(Items listed in a dataset)
=== Begin Enclosure ===
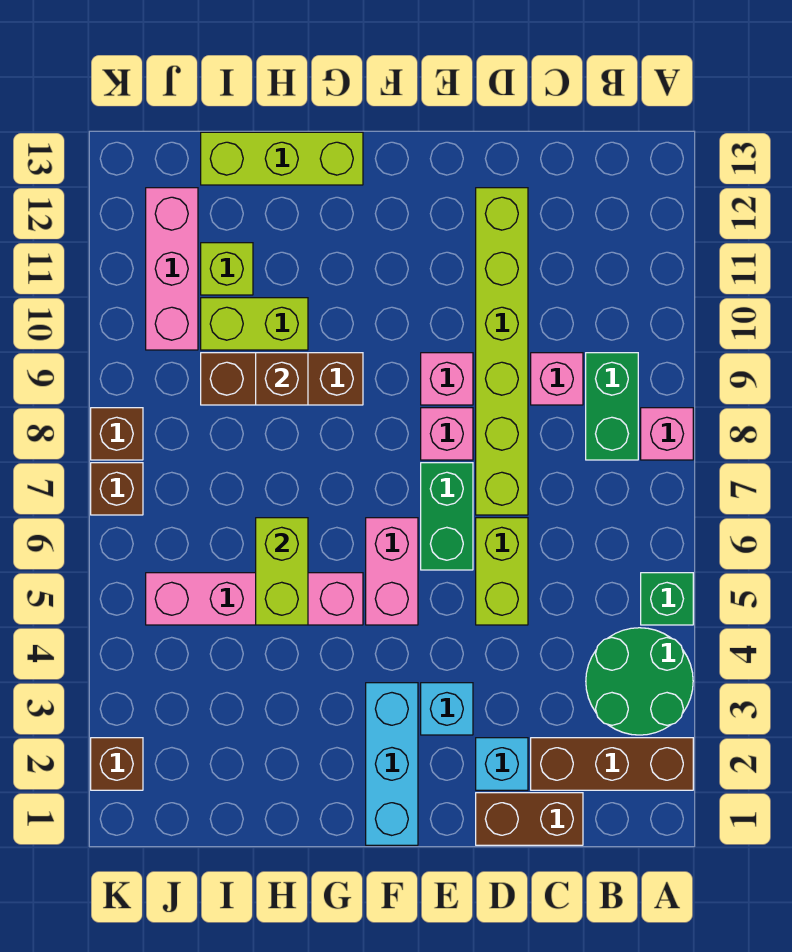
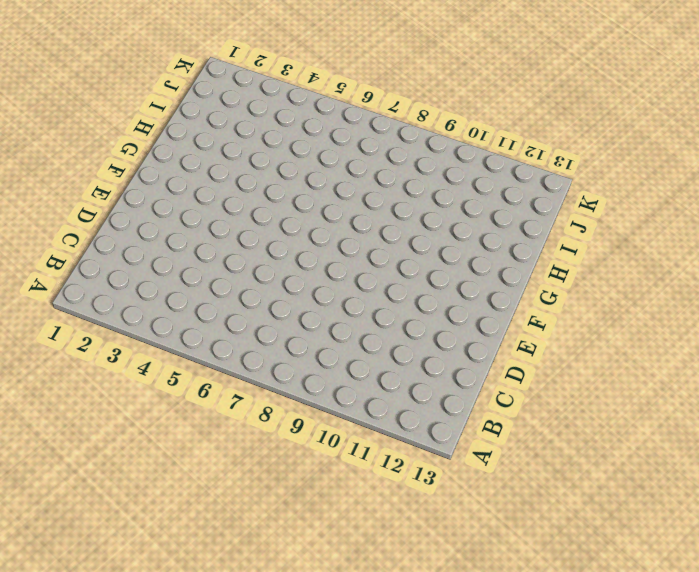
none -> brown brick A2:C2 level 1
none -> green round brick A3:B4 level 1
none -> green brick A5 level 1

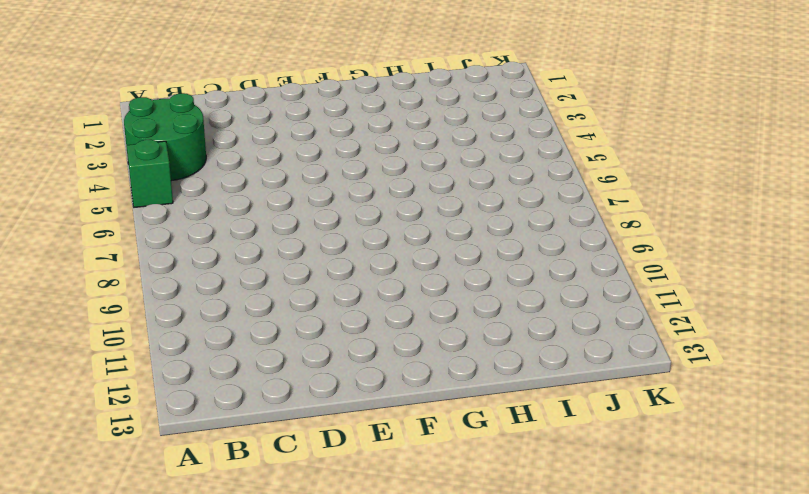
none -> brown brick A2:C2 level 1
none -> pink brick A8 level 1
none -> green brick B8:B9 level 1

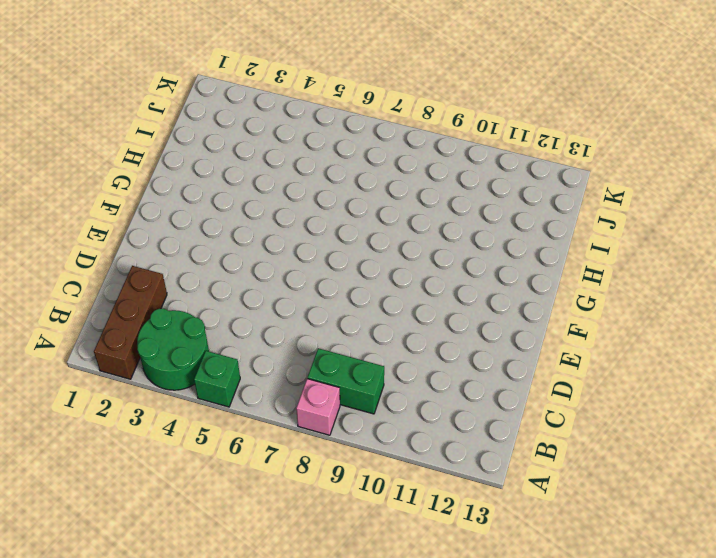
none -> brown brick C1:D1 level 1
none -> pink brick C9 level 1
none -> cyan brick D2 level 1

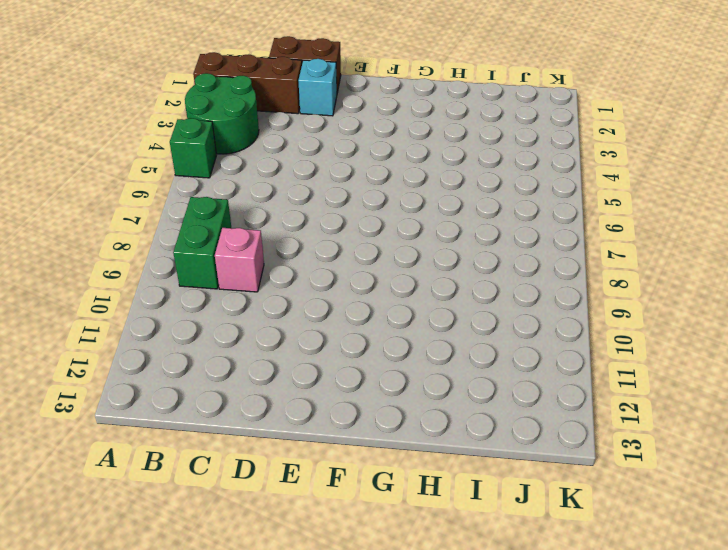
none -> pink brick A8 level 1
none -> lime brick D5:D6 level 1
none -> lime brick D7:D12 level 1

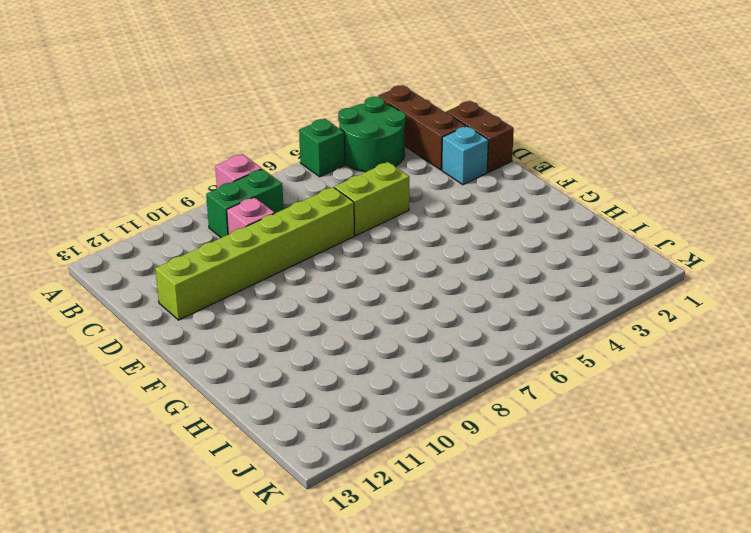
none -> cyan brick E3 level 1
none -> green brick E6:E7 level 1
none -> pink brick E8 level 1

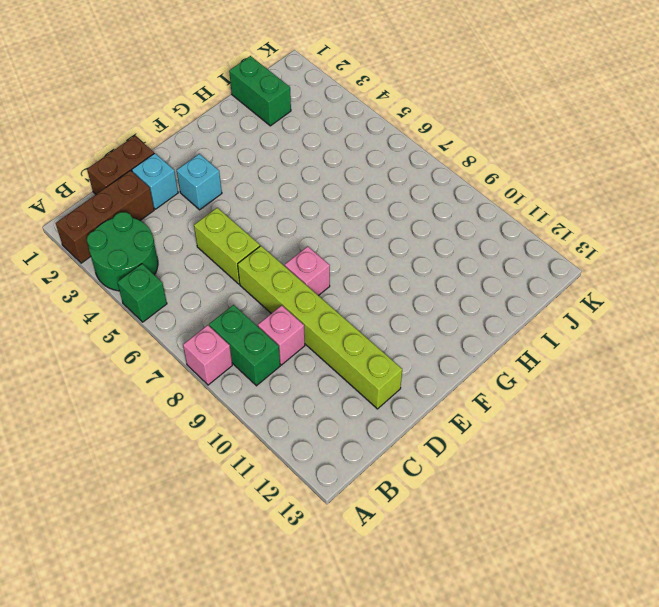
green brick I1:I2 level 1 -> green brick E6:E7 level 1
none -> pink brick E9 level 1
none -> cyan brick F1:F3 level 1
none -> pink brick F5:F6 level 1

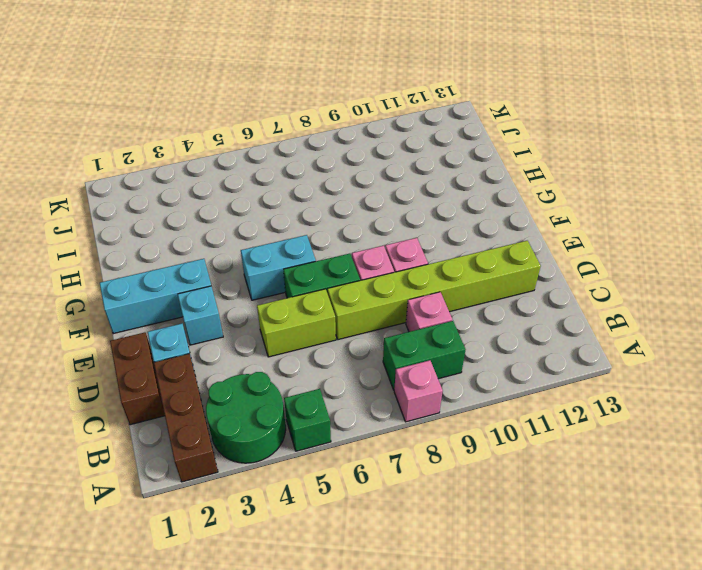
cyan brick F5:F6 level 1 -> pink brick F5:F6 level 1
none -> pink brick G5:J5 level 1
none -> brown brick G9:I9 level 1
none -> lime brick G13:I13 level 1

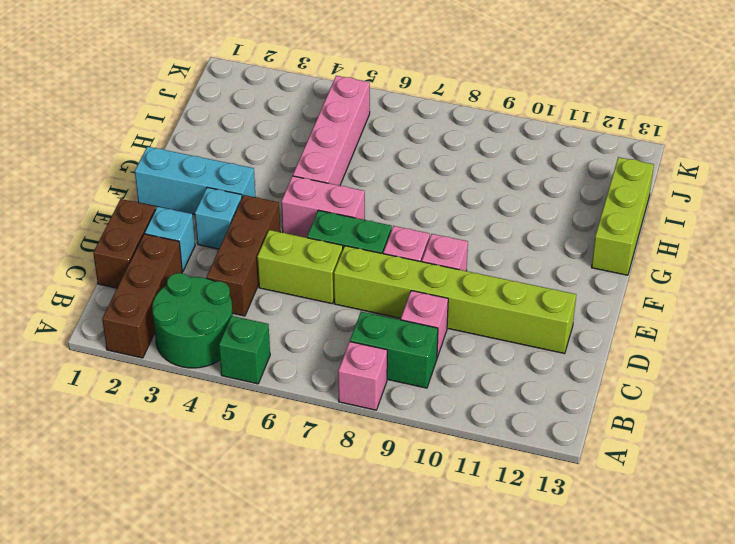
brown brick C4:E4 level 1 -> brown brick G9:I9 level 1
none -> lime brick H10:I10 level 1
none -> lime brick I11 level 1
none -> pink brick J10:J12 level 1

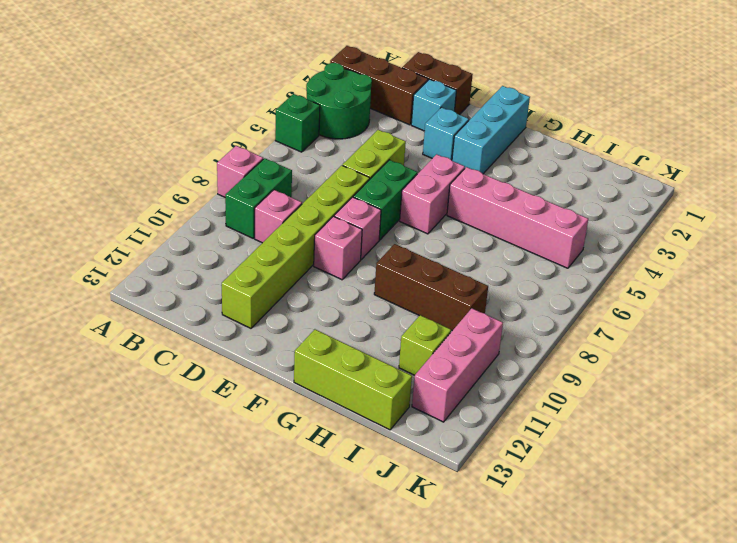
none -> lime brick H10:I10 level 1
none -> brown brick K2 level 1
none -> brown brick K7 level 1

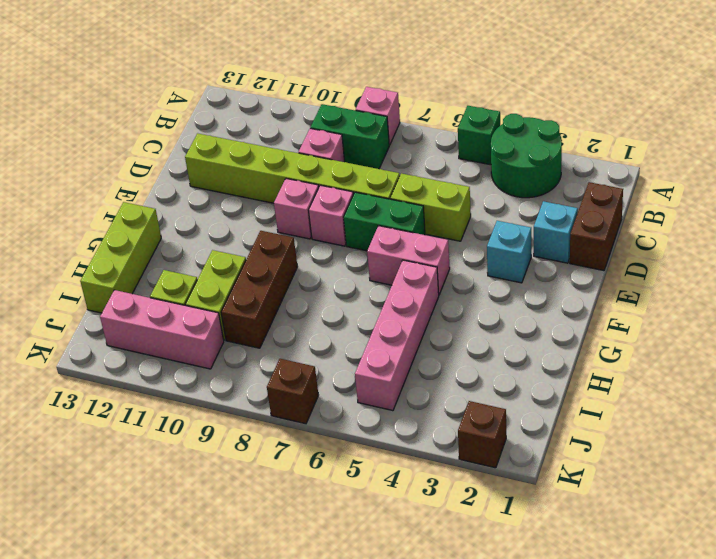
none -> brown brick A2:C2 level 1
none -> cyan brick F1:F3 level 1
none -> brown brick K8 level 1

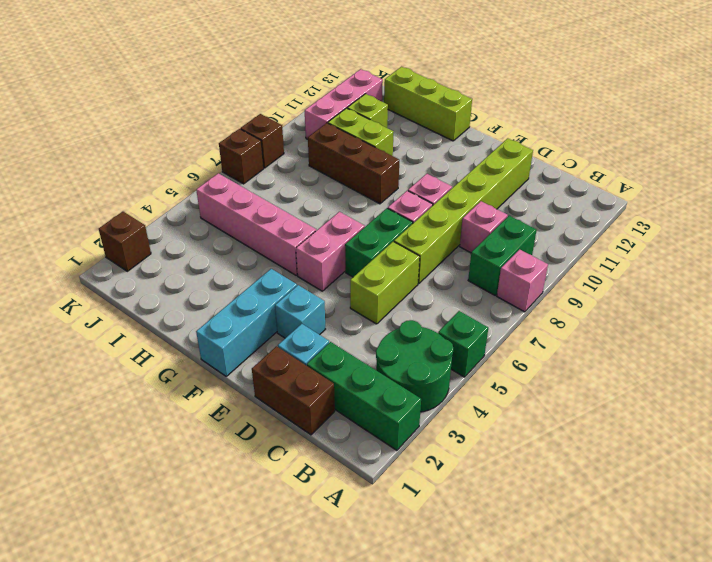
green brick A2:C2 level 1 -> brown brick A2:C2 level 1
none -> lime brick H5:H6 level 2
none -> brown brick H9 level 2

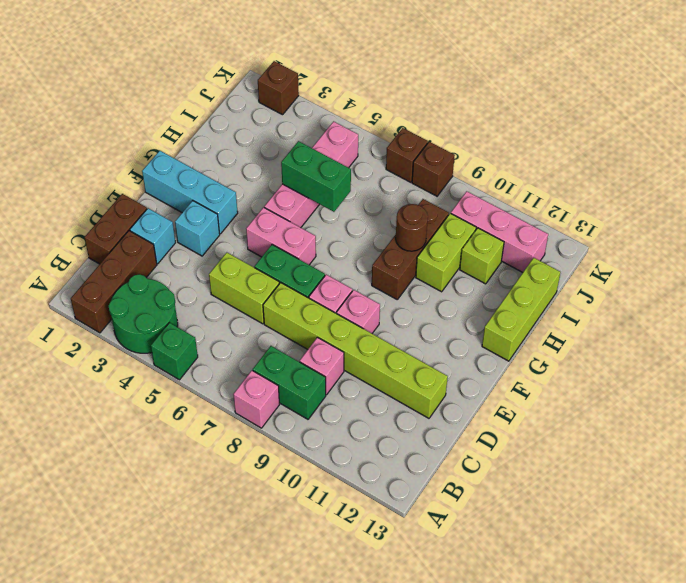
green brick H5:H6 level 2 -> lime brick H5:H6 level 2
brown round brick H9 level 2 -> brown brick H9 level 2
=== End Enclosure ===
• Your goal
Gather and copy every line of the data in which the string "lime" is found.

• Your response
none -> lime brick D5:D6 level 1
none -> lime brick D7:D12 level 1
none -> lime brick G13:I13 level 1
none -> lime brick H10:I10 level 1
none -> lime brick I11 level 1
none -> lime brick H10:I10 level 1
none -> lime brick H5:H6 level 2
green brick H5:H6 level 2 -> lime brick H5:H6 level 2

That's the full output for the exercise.